══ INPUT RECORDS

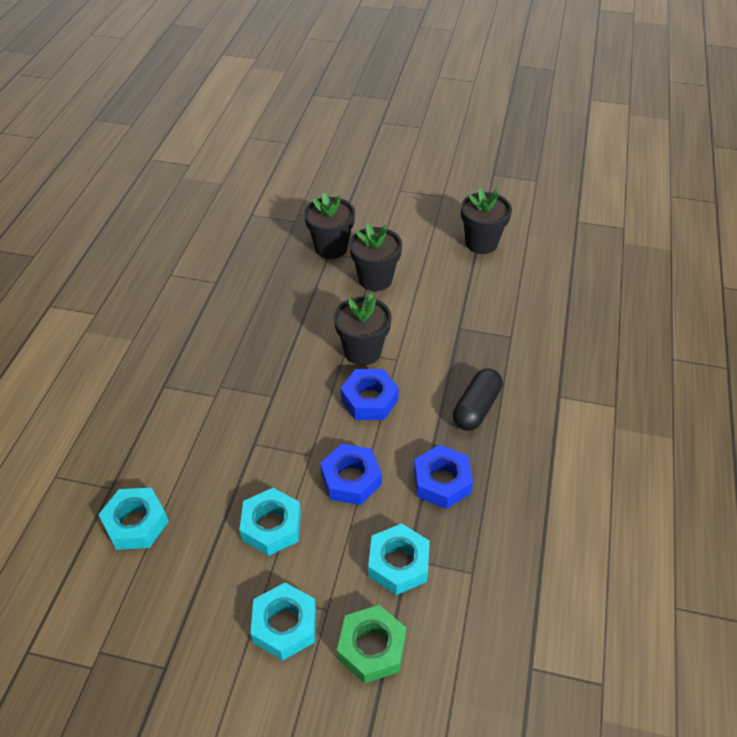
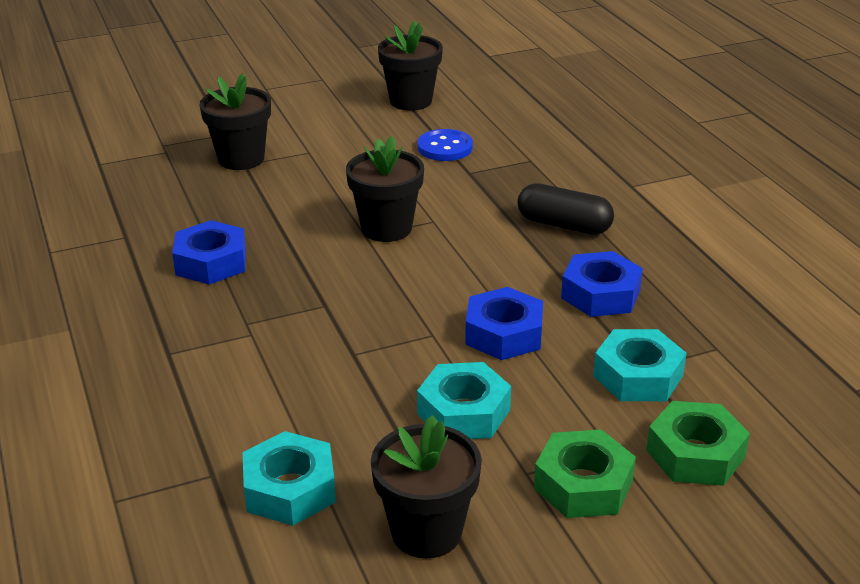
camera: 35 degrees left, 15 degrees down
(284, 625) = (583, 485): turquoise nut -> green nut
(369, 400) = (443, 263): blue nut -> blue nut (211, 262)
(375, 279) = (327, 166): black flower pot -> black flower pot (426, 532)
(464, 297) = (445, 147): none -> blue button
(476, 408) = (564, 225): black capsule -> black capsule turned 60 degrees counterclockwise

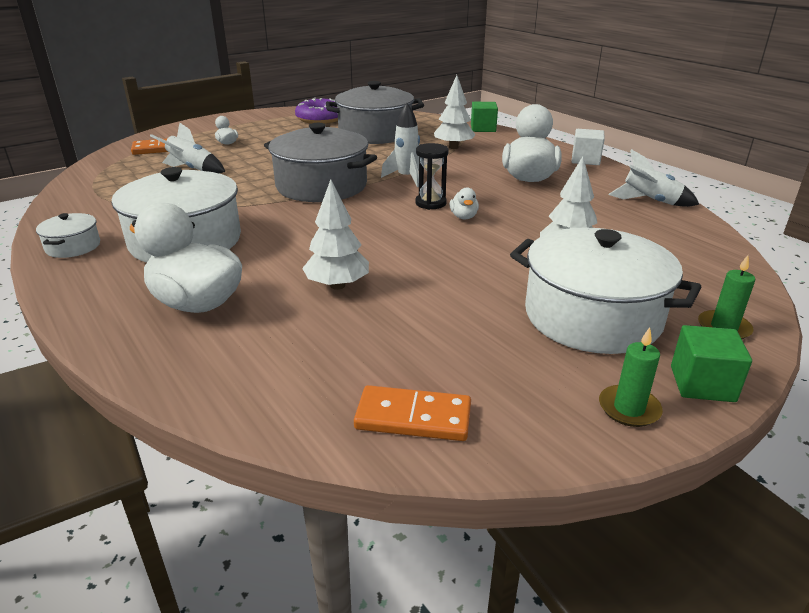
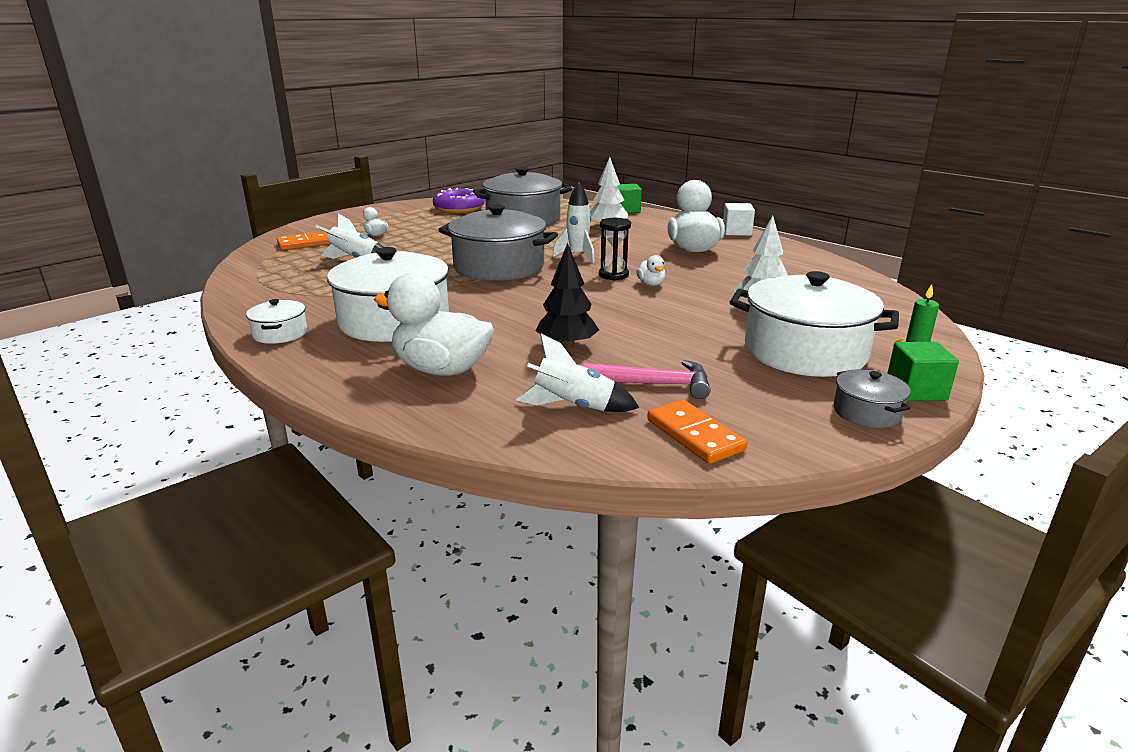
camera: 10 degrees left, 5 degrees down
(337, 285) = (567, 346): white tree -> black tree
(404, 343) = (654, 384): none -> pink hammer
(413, 417) = (694, 435): orange domino -> orange domino turned 60 degrees clockwise
(629, 408) = (867, 412): green candle -> grey pot
(650, 202) = (810, 262): white rocket -> white rocket (573, 407)

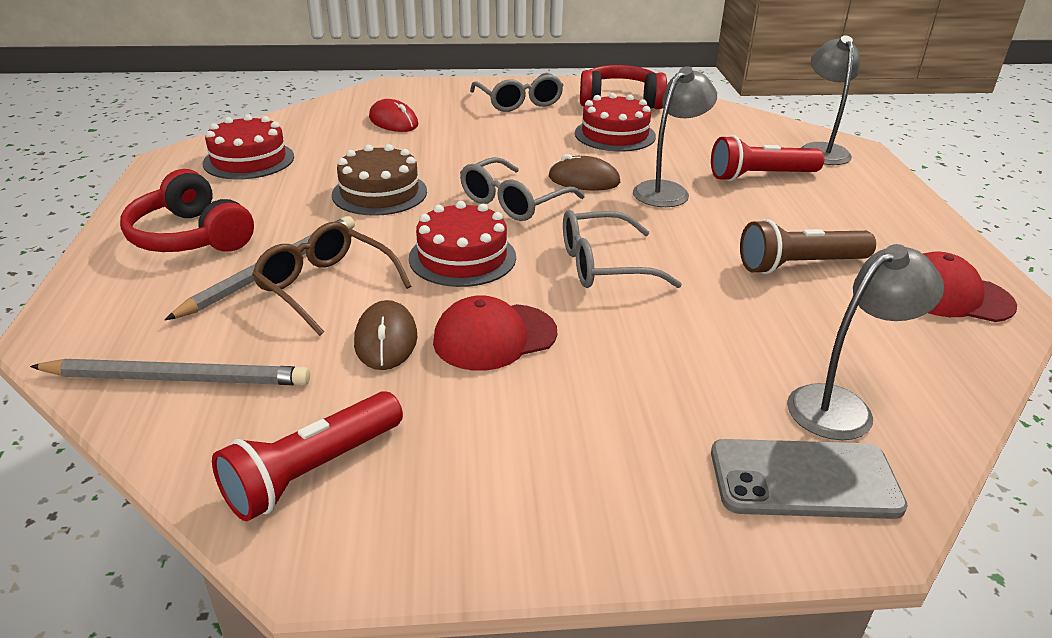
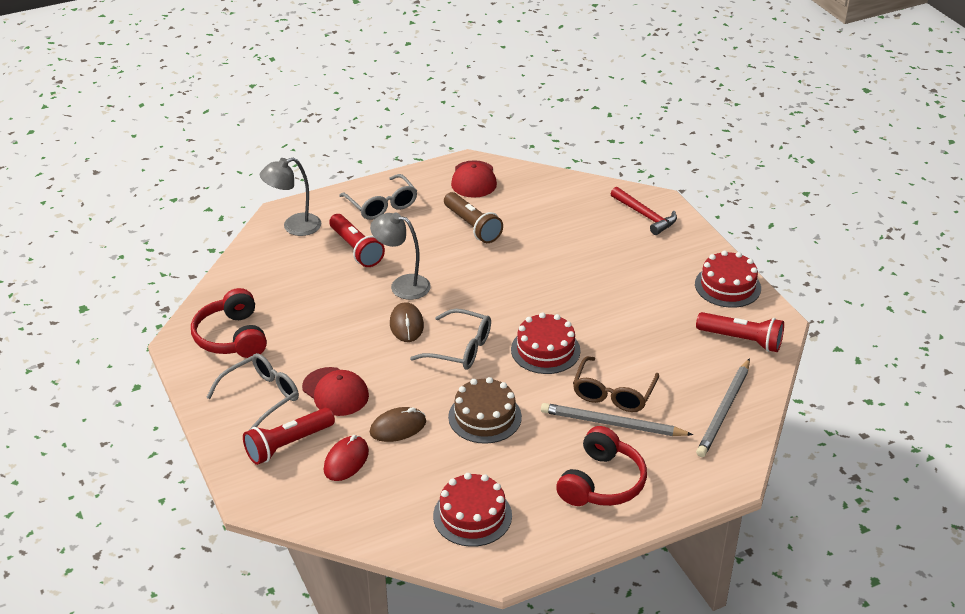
camera: 110 degrees left, 5 degrees up
(178, 378) = (724, 410): grey pencil -> grey pencil turned 135 degrees counterclockwise
(386, 340) = (643, 352): brown mouse -> brown mouse (398, 427)
(442, 104) = (288, 444): none -> red flashlight
(494, 337) = (614, 316): red cap -> red cap (335, 392)
(603, 265) = (518, 294): grey glasses -> grey glasses (382, 205)
(615, 135) = (313, 326): red cake -> red cake (727, 286)
(804, 479) = (645, 216): grey phone -> red hammer
(842, 406) = (591, 208): grey lamp -> none

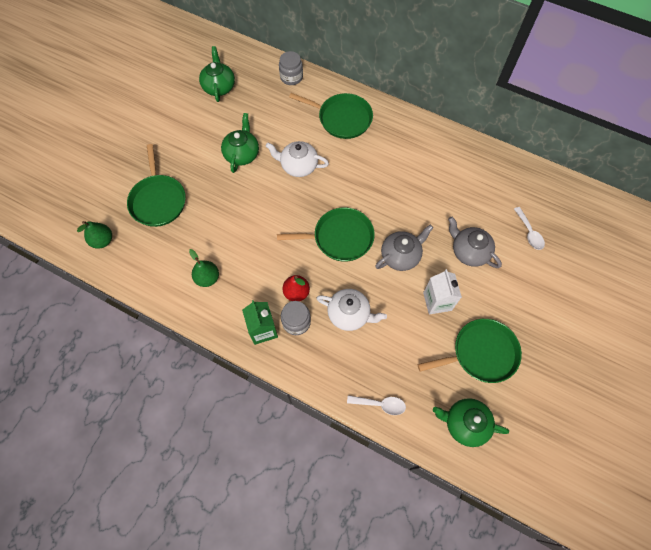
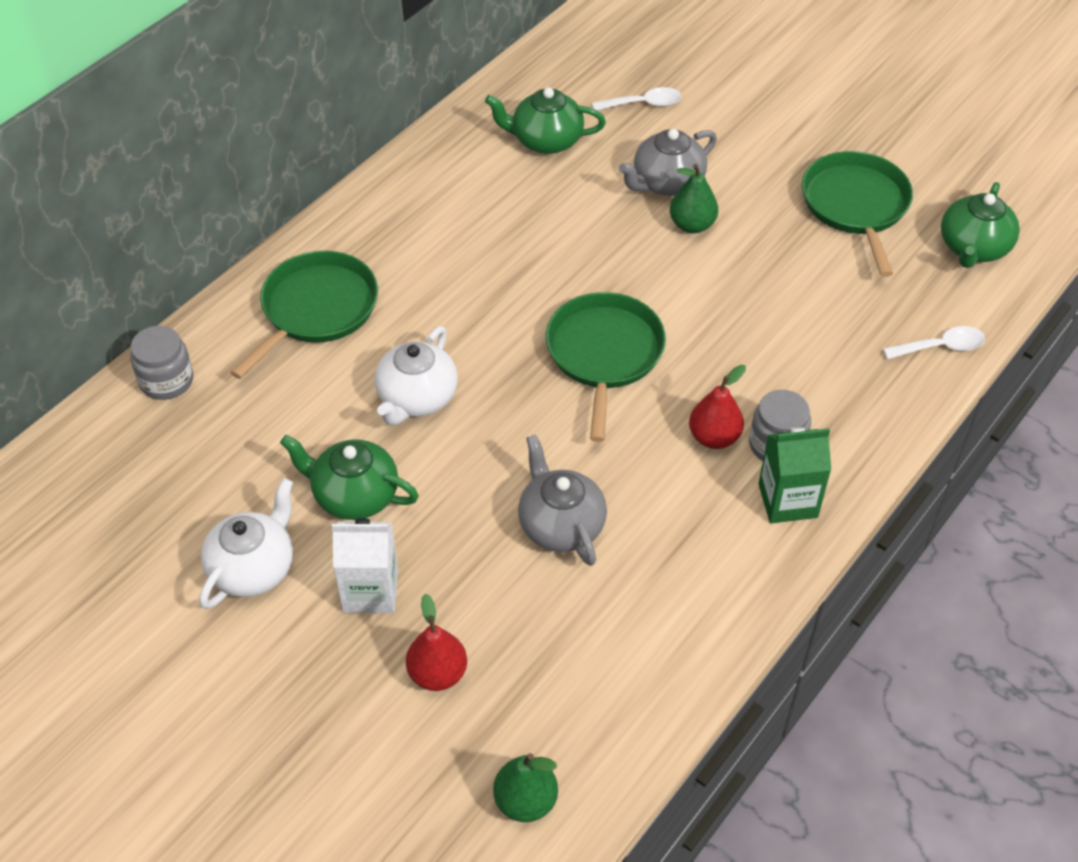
camera: 80 degrees left, 15 degrees down
(158, 200) = (437, 674): green pan -> red pear
(207, 278) = (660, 586): green pear -> green pear (692, 225)
(219, 87) = (137, 523): green teapot -> green teapot (545, 140)
(349, 314) = (769, 363): white teapot -> white teapot (253, 568)
(380, 404) = (940, 347): white spoon -> white spoon turned 60 degrees clockwise
(401, 256) = (659, 272): grey teapot -> grey teapot (560, 524)
(437, 301) = (757, 241): white carton -> white carton (370, 590)

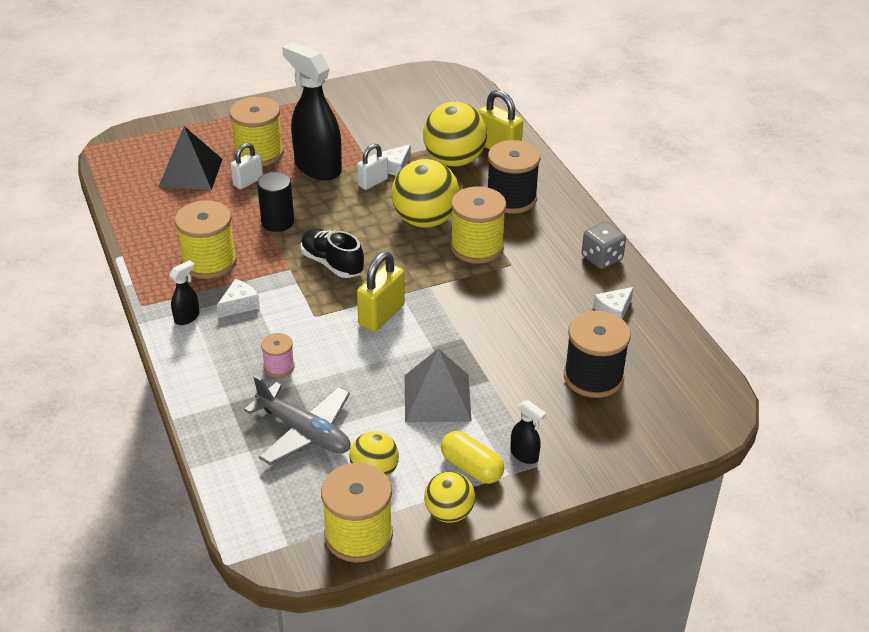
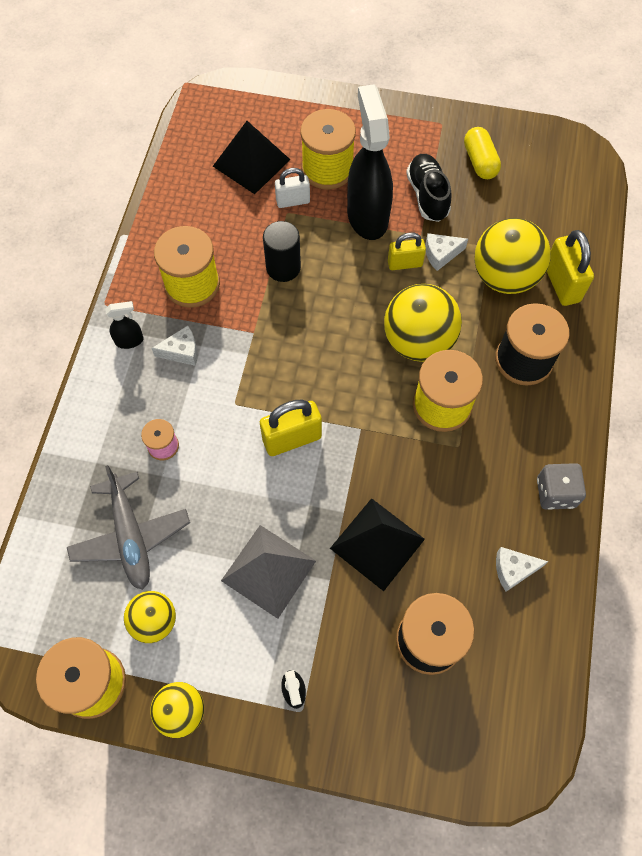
camera: 35 degrees right, 25 degrees up
(332, 263) = (294, 348): black shoe -> black shoe (427, 195)
(373, 182) = (405, 263): white padlock -> yellow padlock
(471, 467) = (238, 673): yellow capsule -> yellow capsule (480, 161)
(504, 343) = (377, 543): none -> black pyramid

════

WORK TO COMPLETE ▸ Out of the preceding entries, pull each line that contains the word "counterclockwise".

TASK OUTPUT ▸
(476, 408) = (564, 225): black capsule -> black capsule turned 60 degrees counterclockwise
(178, 378) = (724, 410): grey pencil -> grey pencil turned 135 degrees counterclockwise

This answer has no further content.